The line with "CN1 pin 3: none -> NET35", the line with "U24: NOT (in", and all lines between them in the material below: return these exactly, and no others.
════════
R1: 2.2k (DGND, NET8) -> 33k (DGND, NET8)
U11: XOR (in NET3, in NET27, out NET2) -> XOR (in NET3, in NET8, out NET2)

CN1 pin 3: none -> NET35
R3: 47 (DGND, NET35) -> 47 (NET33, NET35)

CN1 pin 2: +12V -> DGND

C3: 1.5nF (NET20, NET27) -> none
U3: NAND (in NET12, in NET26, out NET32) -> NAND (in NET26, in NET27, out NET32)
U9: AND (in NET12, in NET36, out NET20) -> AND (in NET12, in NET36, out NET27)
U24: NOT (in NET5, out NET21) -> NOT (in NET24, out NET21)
════════
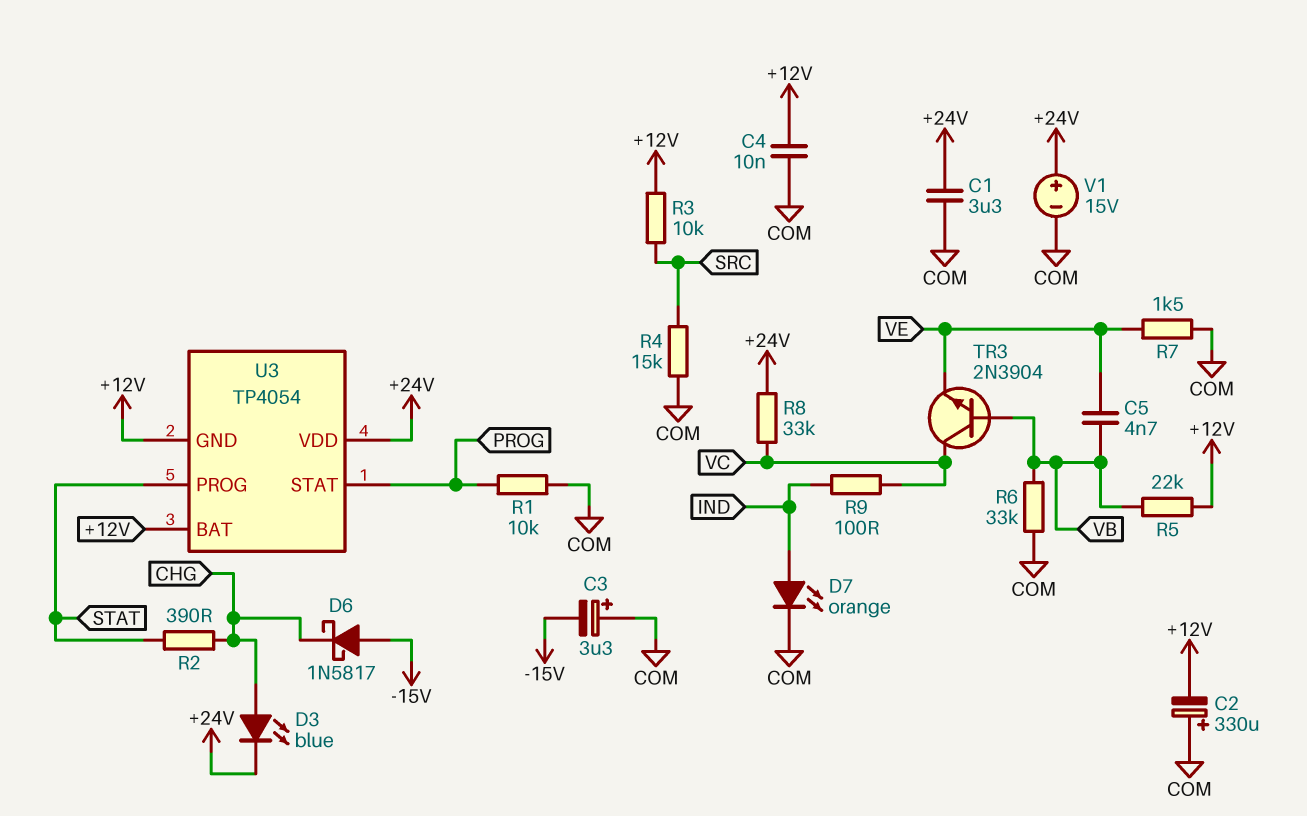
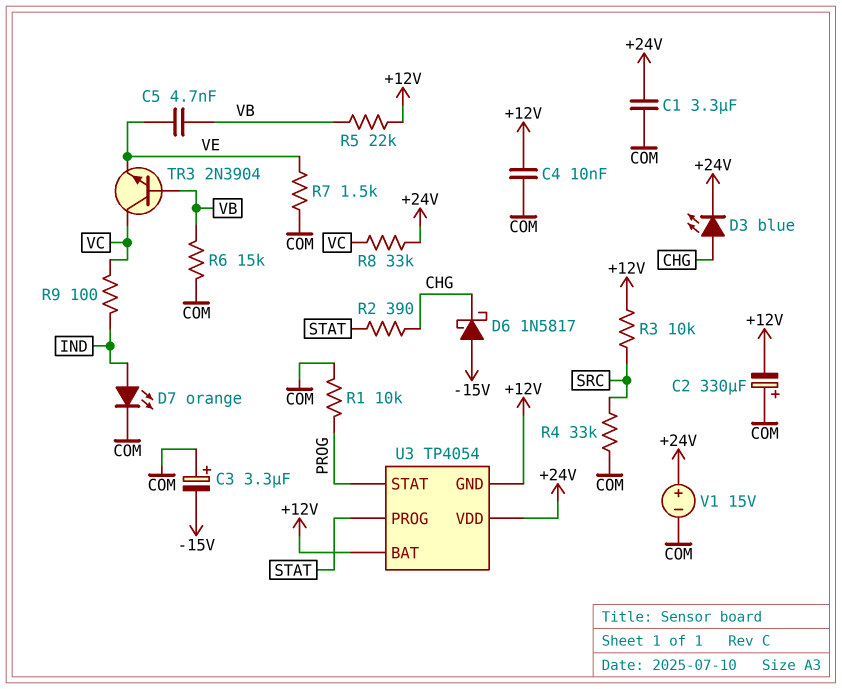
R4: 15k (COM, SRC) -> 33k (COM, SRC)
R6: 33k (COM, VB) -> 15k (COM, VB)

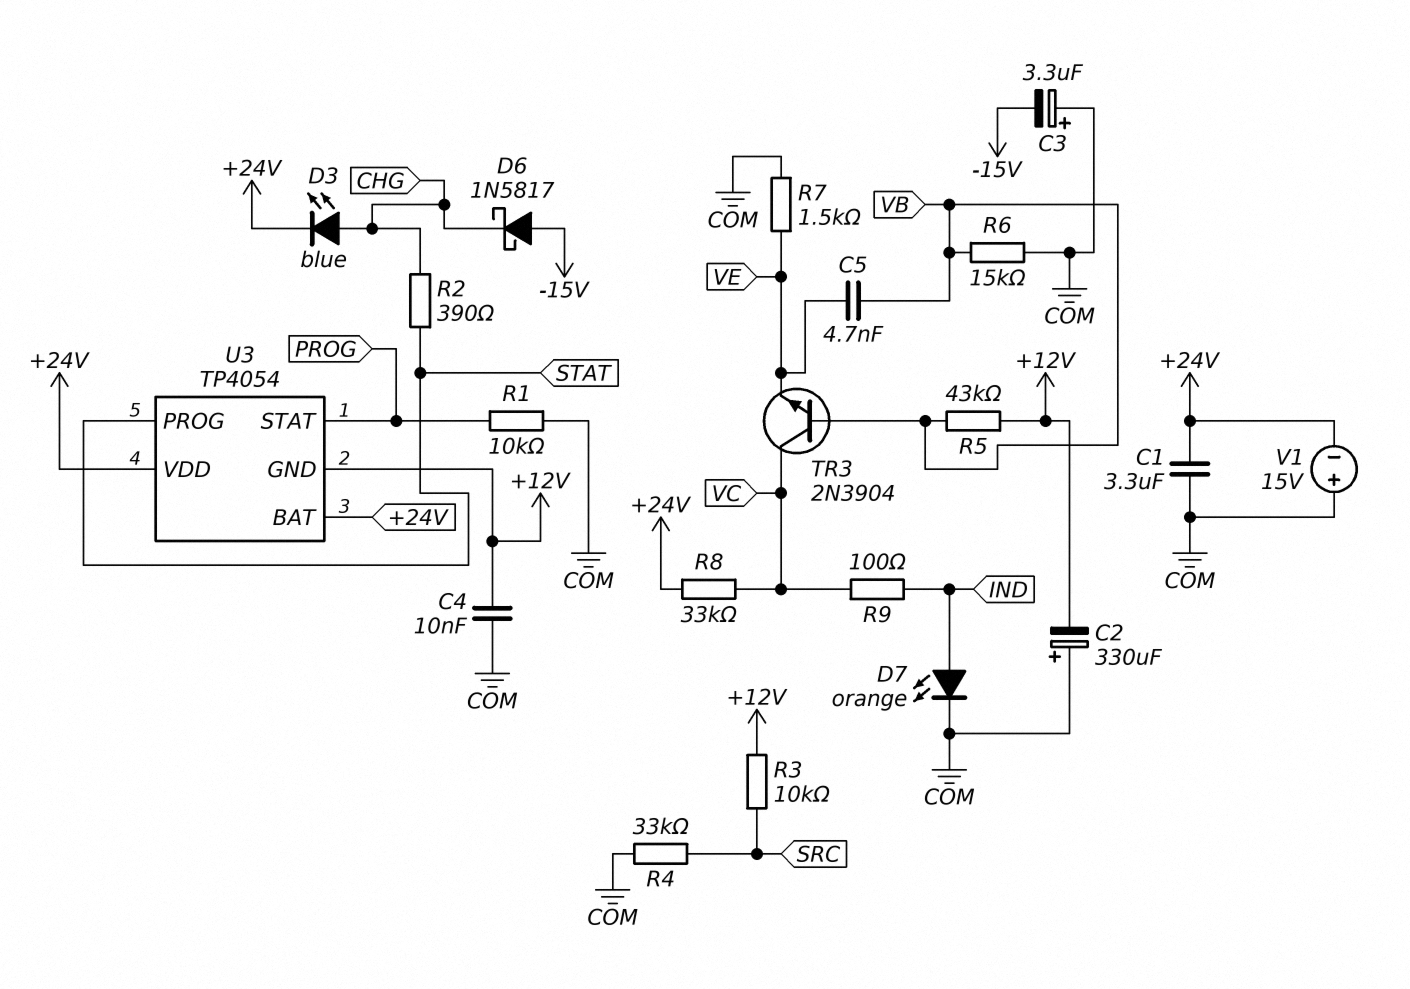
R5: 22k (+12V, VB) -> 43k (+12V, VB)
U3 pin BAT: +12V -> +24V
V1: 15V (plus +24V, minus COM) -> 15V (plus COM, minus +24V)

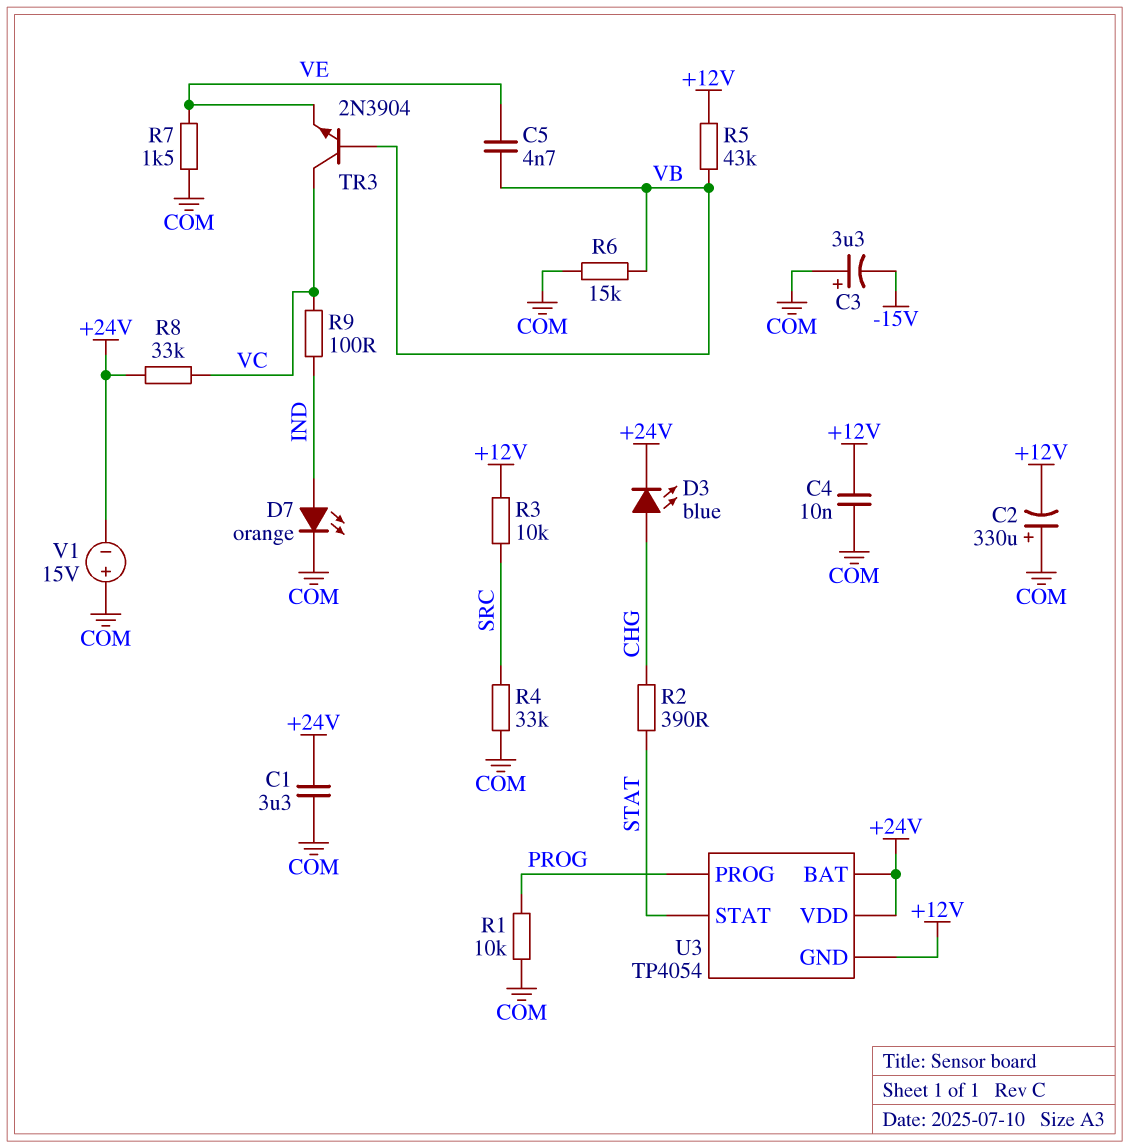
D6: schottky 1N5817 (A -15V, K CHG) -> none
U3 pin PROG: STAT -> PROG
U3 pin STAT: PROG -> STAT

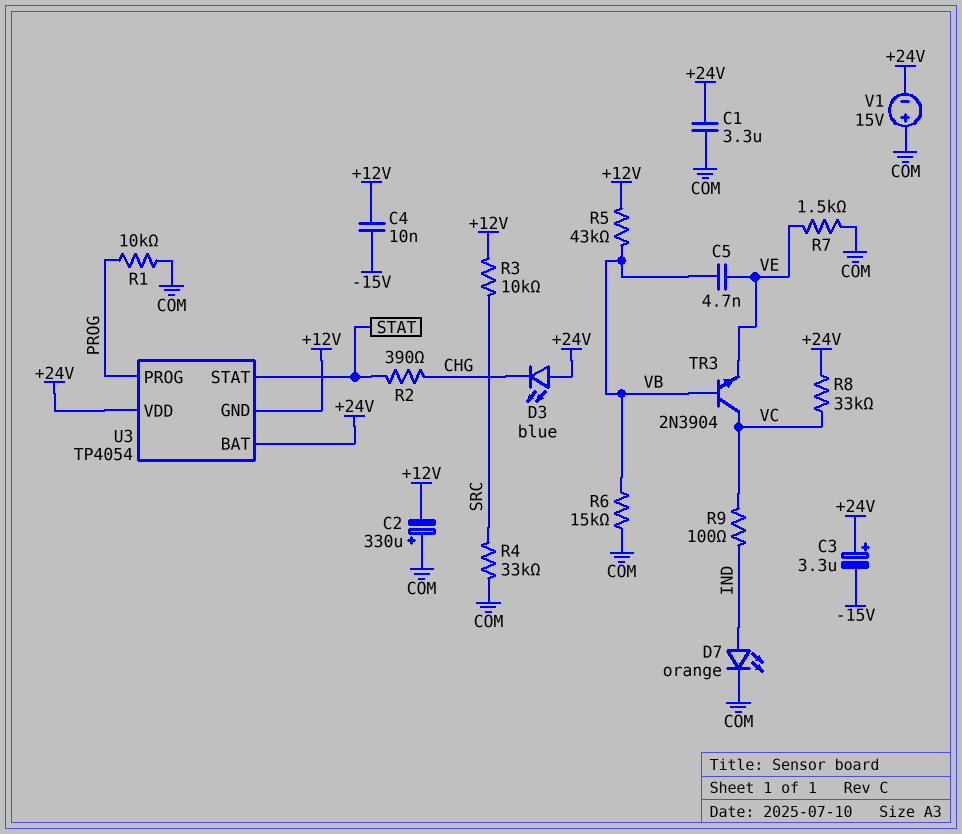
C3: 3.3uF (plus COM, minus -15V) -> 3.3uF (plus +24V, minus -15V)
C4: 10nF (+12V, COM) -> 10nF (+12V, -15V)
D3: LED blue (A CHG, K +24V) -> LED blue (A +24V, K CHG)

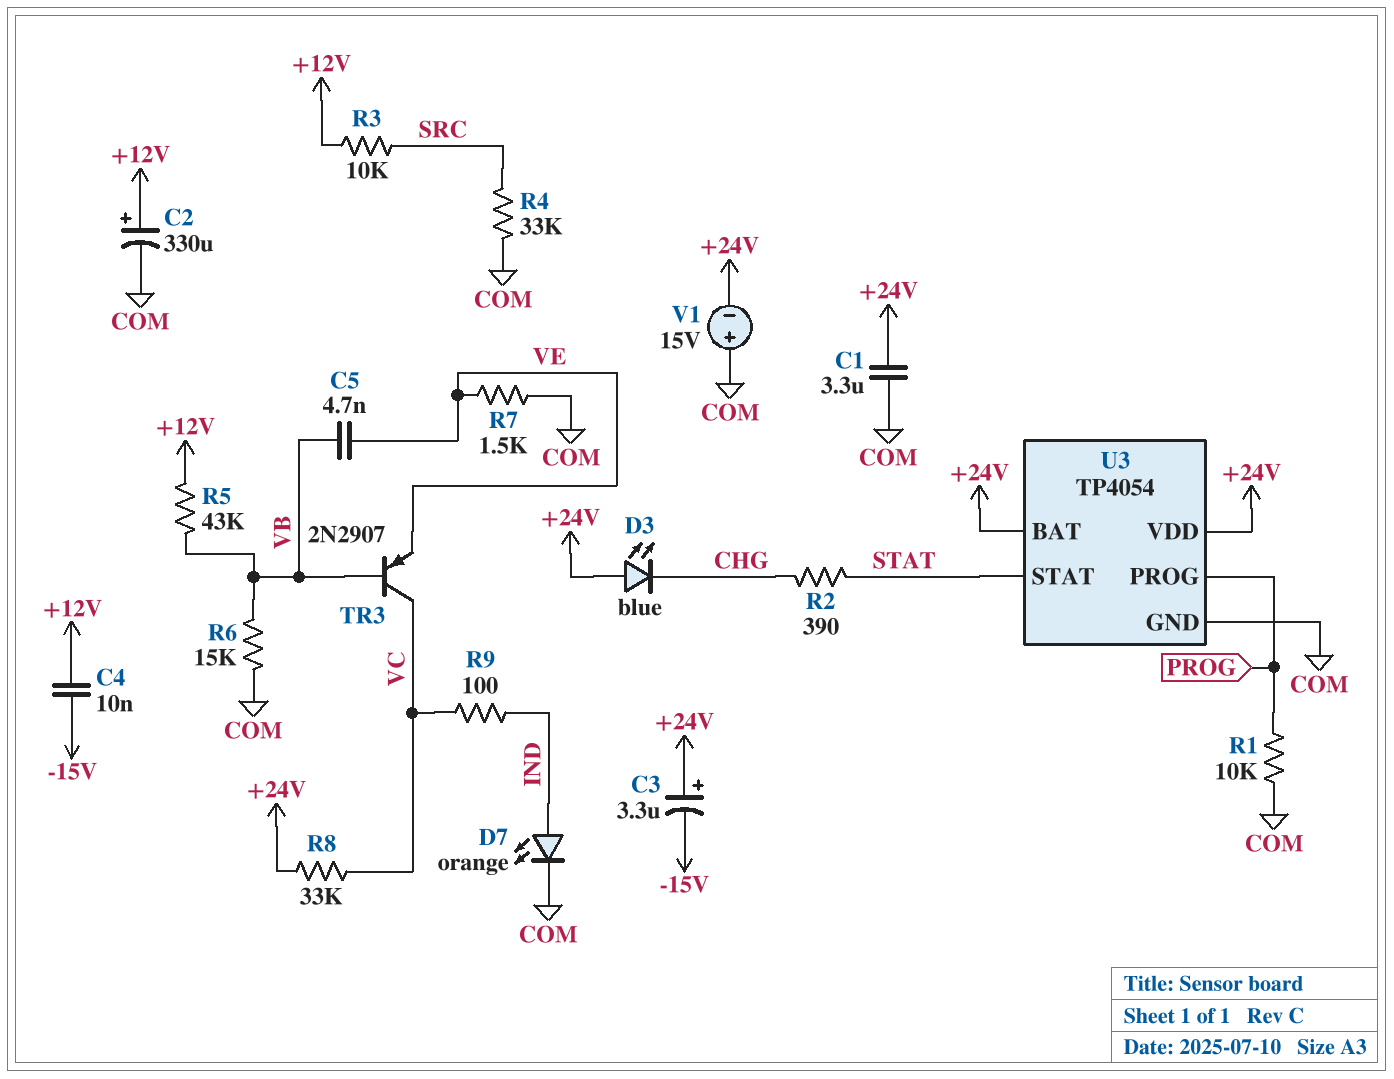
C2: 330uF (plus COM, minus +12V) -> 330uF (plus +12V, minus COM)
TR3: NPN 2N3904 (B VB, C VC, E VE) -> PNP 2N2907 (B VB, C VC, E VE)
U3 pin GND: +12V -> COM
════════
ANSWER FOR THIS EXERCISE ::
CN1 pin 3: none -> NET35
R3: 47 (DGND, NET35) -> 47 (NET33, NET35)

CN1 pin 2: +12V -> DGND

C3: 1.5nF (NET20, NET27) -> none
U3: NAND (in NET12, in NET26, out NET32) -> NAND (in NET26, in NET27, out NET32)
U9: AND (in NET12, in NET36, out NET20) -> AND (in NET12, in NET36, out NET27)
U24: NOT (in NET5, out NET21) -> NOT (in NET24, out NET21)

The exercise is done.